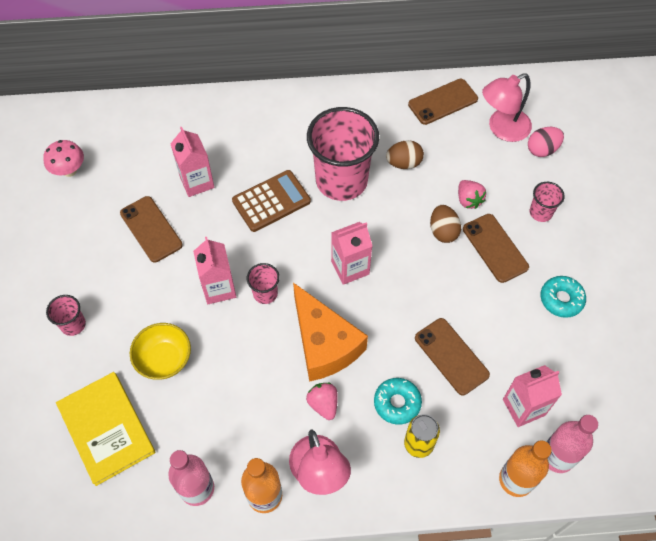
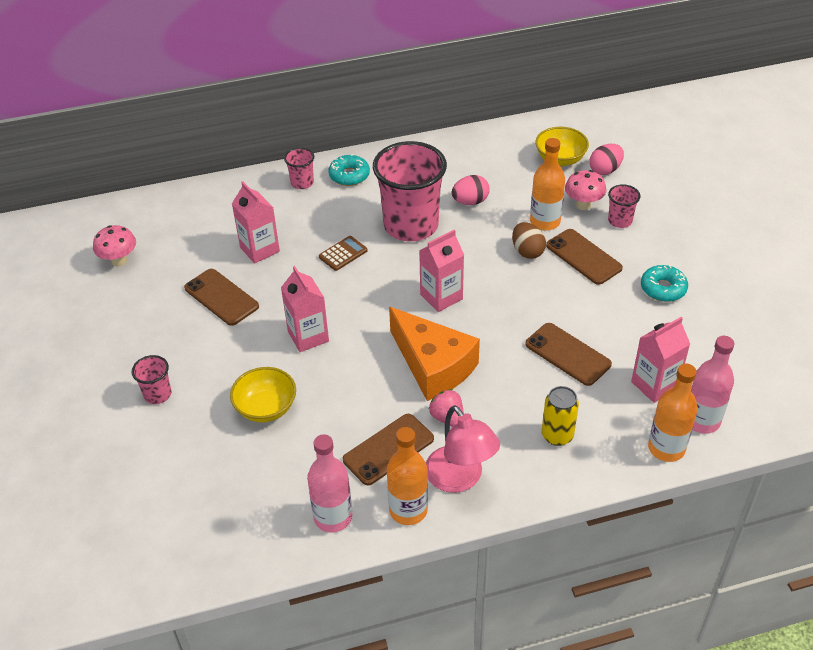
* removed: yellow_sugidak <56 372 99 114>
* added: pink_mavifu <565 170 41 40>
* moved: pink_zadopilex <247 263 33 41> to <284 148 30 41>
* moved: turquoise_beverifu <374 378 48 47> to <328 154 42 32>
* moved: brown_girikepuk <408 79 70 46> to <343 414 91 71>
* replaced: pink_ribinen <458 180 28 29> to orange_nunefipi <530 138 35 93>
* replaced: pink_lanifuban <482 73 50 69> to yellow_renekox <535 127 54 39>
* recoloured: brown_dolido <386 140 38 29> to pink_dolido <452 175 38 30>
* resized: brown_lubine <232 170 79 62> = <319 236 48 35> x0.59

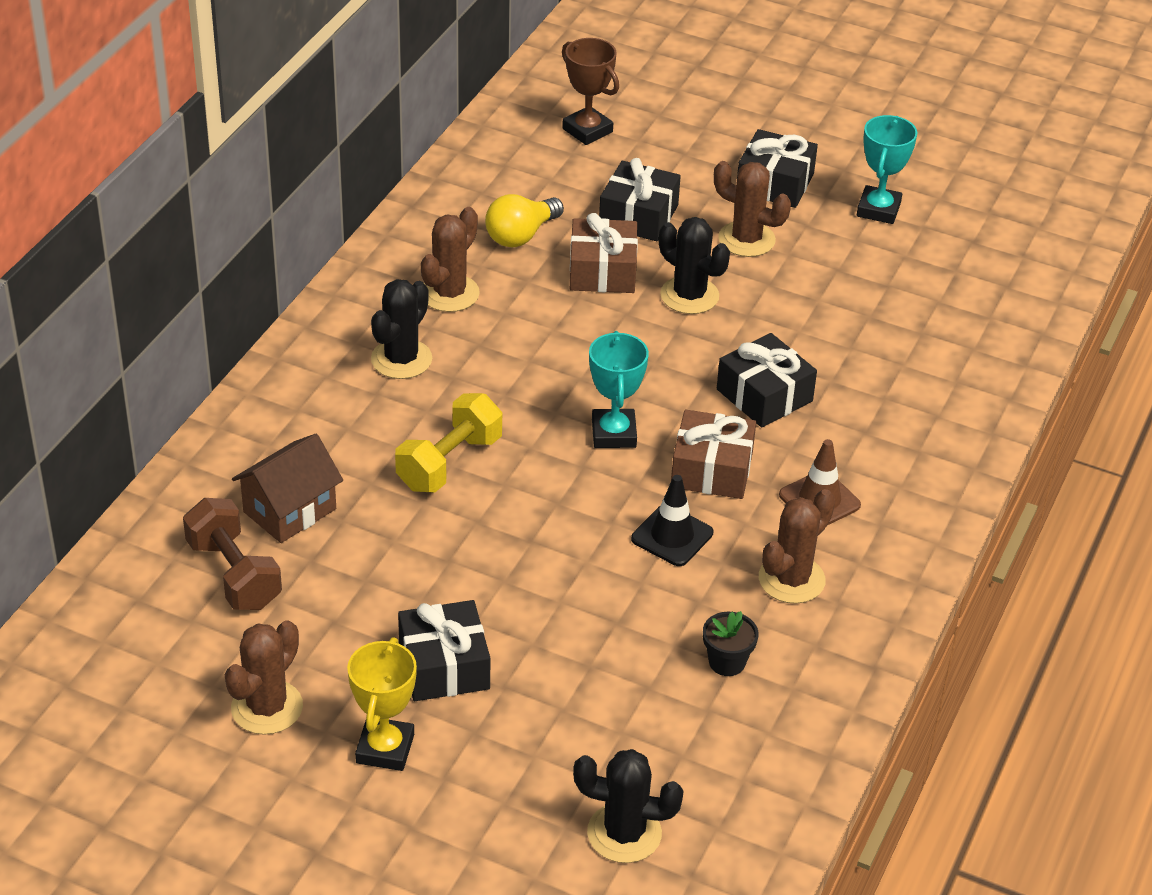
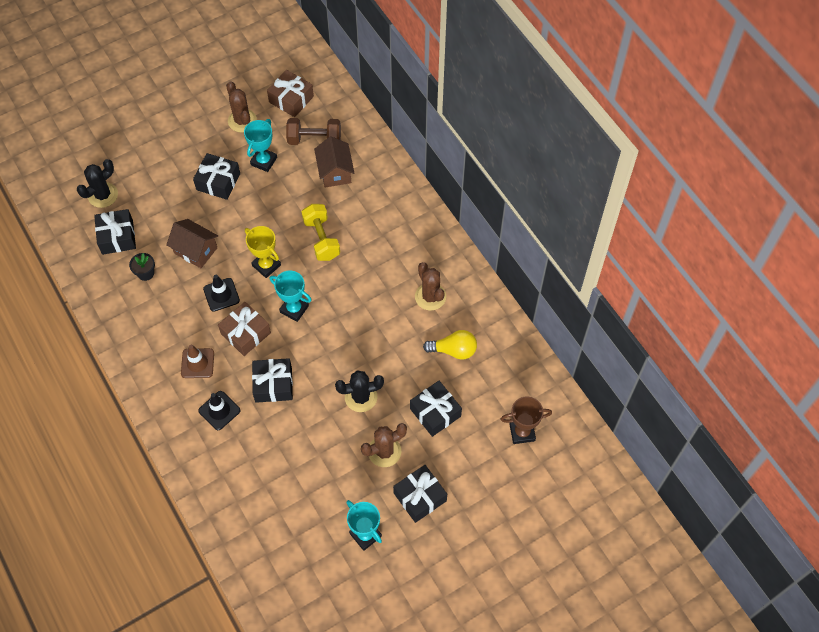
* removed: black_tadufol <371 279 61 100>
* removed: brown_tadufol <759 489 76 115>
* added: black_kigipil <94 209 42 46>
* added: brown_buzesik <166 219 52 49>
* added: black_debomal <198 391 42 39>
* added: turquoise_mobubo <244 119 33 53>
* moved: yellow_mobubo <347 637 70 134> to <245 226 36 52>
* moved: brown_kigipil <570 213 68 80> to <267 70 47 47>
* turned: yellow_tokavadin <485 194 79 53> = <423 330 54 30> 105 degrees clockwise

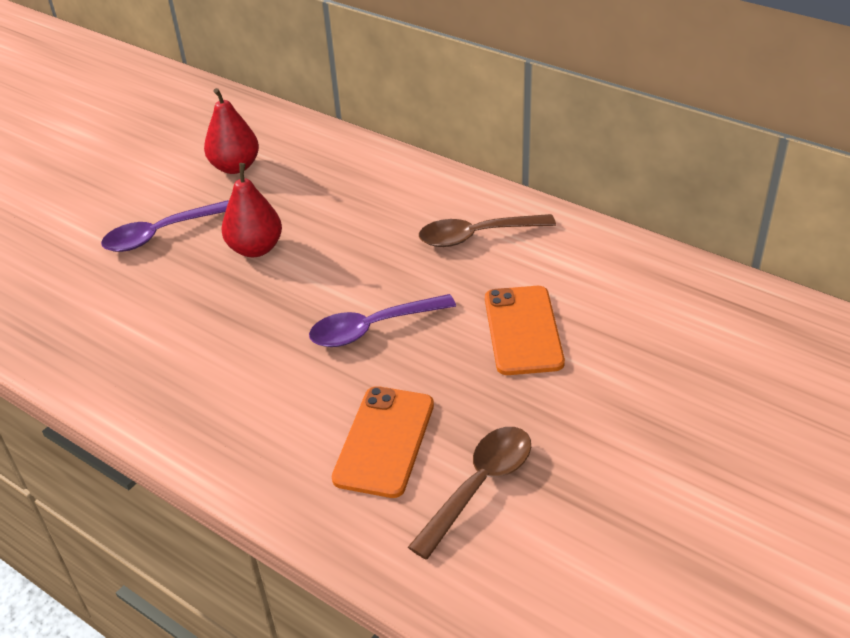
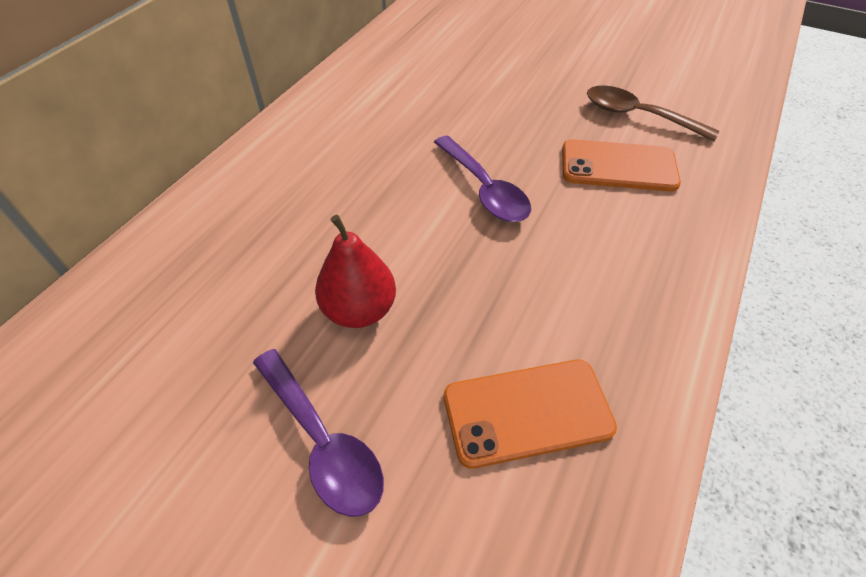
* removed: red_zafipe <204 88 55 86>
* removed: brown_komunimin <419 214 137 33>
* moved: orange_girikepuk <485 286 80 89> to <444 360 173 109>

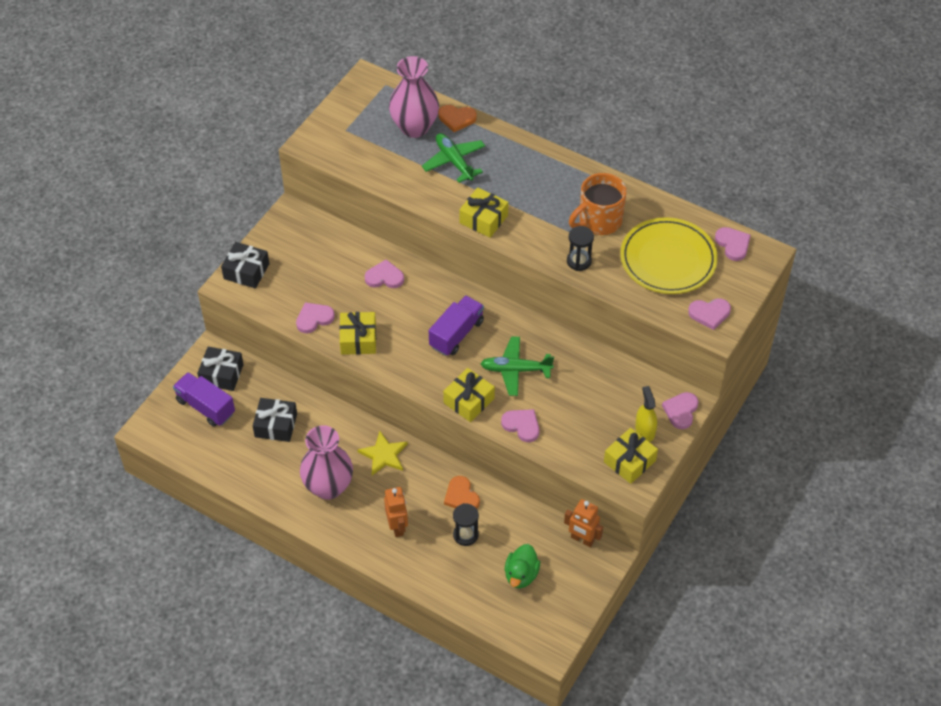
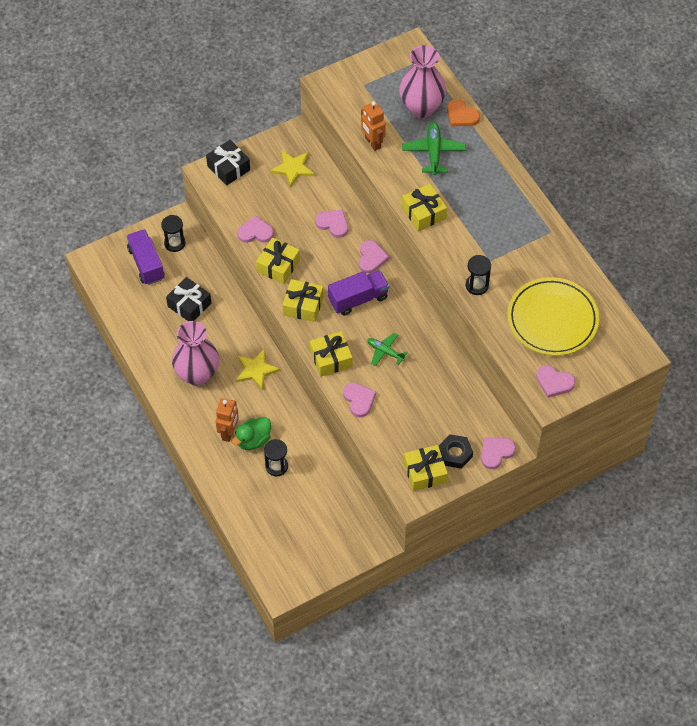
* removed: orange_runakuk <444 476 36 33>
* removed: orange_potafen <569 173 58 62>
* added: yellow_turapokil <270 150 45 37>
* added: yellow_kigipil <283 279 40 43>
* moved: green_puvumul <505 544 35 44> to <232 417 39 33>
* moved: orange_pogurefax <564 499 39 48> to <361 101 25 50>
* moved: pink_runakuk <715 227 36 34> to <359 240 30 33>
* replaced: black_kigipil <197 347 47 44> to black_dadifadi <161 215 24 37>
* replaced: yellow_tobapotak <635 386 22 56> to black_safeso <439 434 34 35>
* resized: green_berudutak <481 336 73 60> = <367 333 41 33> x0.65

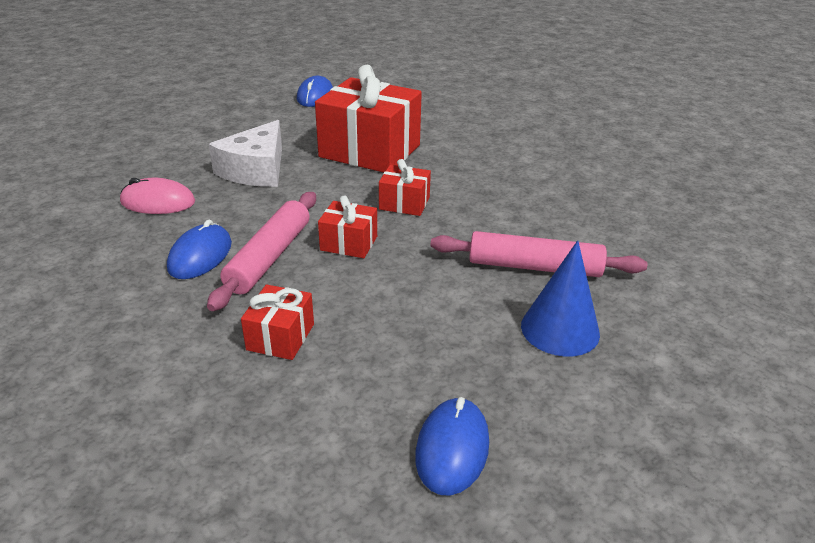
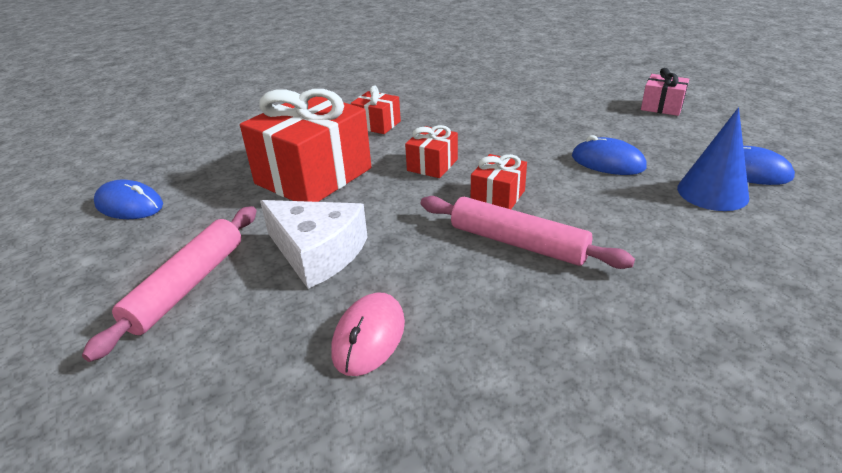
* added: pink_kigipil <641 68 48 48>
* moved: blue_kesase <167 220 65 59> to <572 135 75 40>
* moved: red_kigipil <241 284 73 76> to <351 86 50 48>
* moved: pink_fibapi <431 231 216 46> to <82 206 174 156>
* moved: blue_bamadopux <521 240 79 117> to <677 108 72 103>

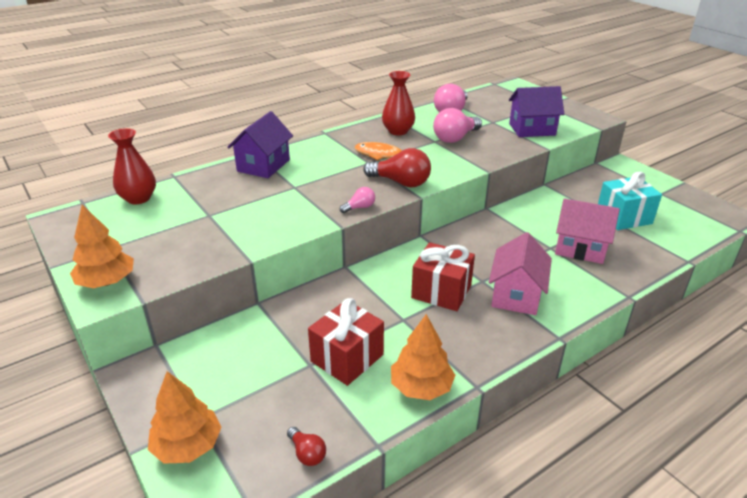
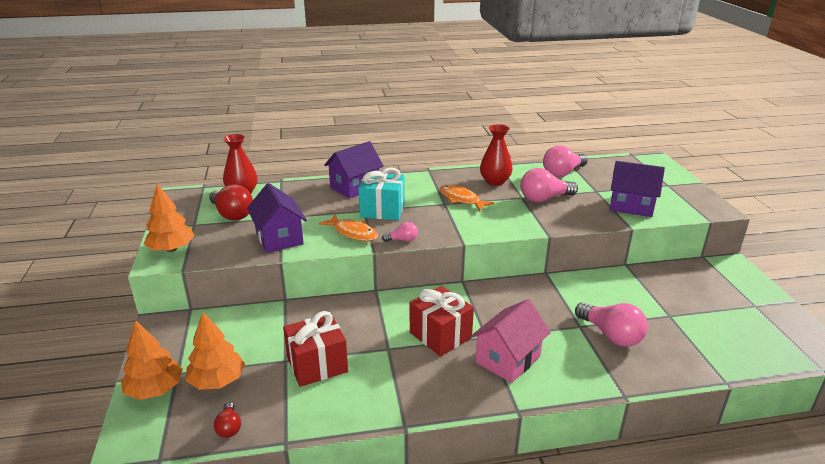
* added: purple_buzesik <247 183 60 70>
* added: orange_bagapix <319 214 59 27>
* moved: red_tokavadin <363 148 68 39> to <209 184 44 37>
* moved: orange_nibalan <391 314 64 86> to <186 313 59 77>
* moved: turquoise_kigipil <598 172 64 58> to <359 168 46 52>
* replaced: pink_buzesik <555 198 65 66> to pink_tokavadin <575 302 73 45>

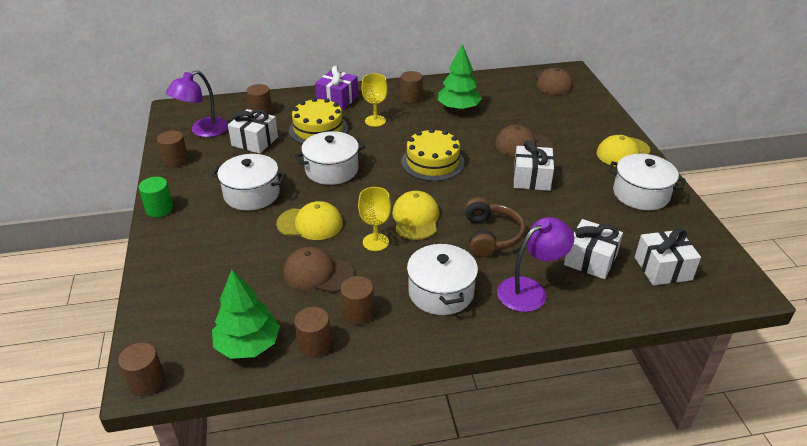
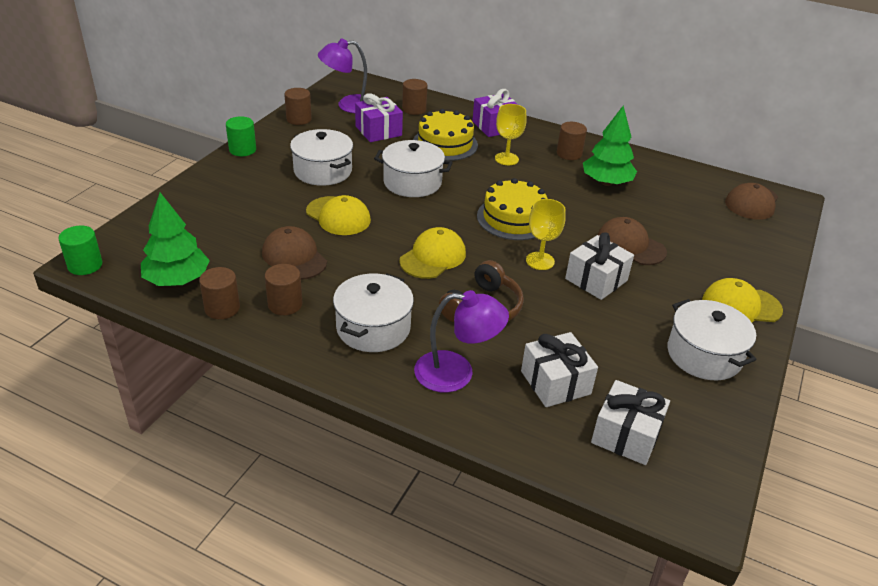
* moved: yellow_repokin <358 187 33 64> to <526 199 40 71>
* recoloured: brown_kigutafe <118 342 47 54> to green_kigutafe <58 226 45 49>
* recoloured: white_kigipil <228 109 50 45> to purple_kigipil <355 93 48 49>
_ _ _ _ _ _ _
### WORK INSTRUCTIONS:
Once the pictures are dropped, please print every remaining line of the material verbatim.

### FINISHED EXERCISE:
* removed: yellow_sugidak <56 372 99 114>
* added: pink_mavifu <565 170 41 40>
* moved: pink_zadopilex <247 263 33 41> to <284 148 30 41>
* moved: turquoise_beverifu <374 378 48 47> to <328 154 42 32>
* moved: brown_girikepuk <408 79 70 46> to <343 414 91 71>
* replaced: pink_ribinen <458 180 28 29> to orange_nunefipi <530 138 35 93>
* replaced: pink_lanifuban <482 73 50 69> to yellow_renekox <535 127 54 39>
* recoloured: brown_dolido <386 140 38 29> to pink_dolido <452 175 38 30>
* resized: brown_lubine <232 170 79 62> = <319 236 48 35> x0.59

* removed: black_tadufol <371 279 61 100>
* removed: brown_tadufol <759 489 76 115>
* added: black_kigipil <94 209 42 46>
* added: brown_buzesik <166 219 52 49>
* added: black_debomal <198 391 42 39>
* added: turquoise_mobubo <244 119 33 53>
* moved: yellow_mobubo <347 637 70 134> to <245 226 36 52>
* moved: brown_kigipil <570 213 68 80> to <267 70 47 47>
* turned: yellow_tokavadin <485 194 79 53> = <423 330 54 30> 105 degrees clockwise

* removed: red_zafipe <204 88 55 86>
* removed: brown_komunimin <419 214 137 33>
* moved: orange_girikepuk <485 286 80 89> to <444 360 173 109>

* removed: orange_runakuk <444 476 36 33>
* removed: orange_potafen <569 173 58 62>
* added: yellow_turapokil <270 150 45 37>
* added: yellow_kigipil <283 279 40 43>
* moved: green_puvumul <505 544 35 44> to <232 417 39 33>
* moved: orange_pogurefax <564 499 39 48> to <361 101 25 50>
* moved: pink_runakuk <715 227 36 34> to <359 240 30 33>
* replaced: black_kigipil <197 347 47 44> to black_dadifadi <161 215 24 37>
* replaced: yellow_tobapotak <635 386 22 56> to black_safeso <439 434 34 35>
* resized: green_berudutak <481 336 73 60> = <367 333 41 33> x0.65

* added: pink_kigipil <641 68 48 48>
* moved: blue_kesase <167 220 65 59> to <572 135 75 40>
* moved: red_kigipil <241 284 73 76> to <351 86 50 48>
* moved: pink_fibapi <431 231 216 46> to <82 206 174 156>
* moved: blue_bamadopux <521 240 79 117> to <677 108 72 103>

* added: purple_buzesik <247 183 60 70>
* added: orange_bagapix <319 214 59 27>
* moved: red_tokavadin <363 148 68 39> to <209 184 44 37>
* moved: orange_nibalan <391 314 64 86> to <186 313 59 77>
* moved: turquoise_kigipil <598 172 64 58> to <359 168 46 52>
* replaced: pink_buzesik <555 198 65 66> to pink_tokavadin <575 302 73 45>

* moved: yellow_repokin <358 187 33 64> to <526 199 40 71>
* recoloured: brown_kigutafe <118 342 47 54> to green_kigutafe <58 226 45 49>
* recoloured: white_kigipil <228 109 50 45> to purple_kigipil <355 93 48 49>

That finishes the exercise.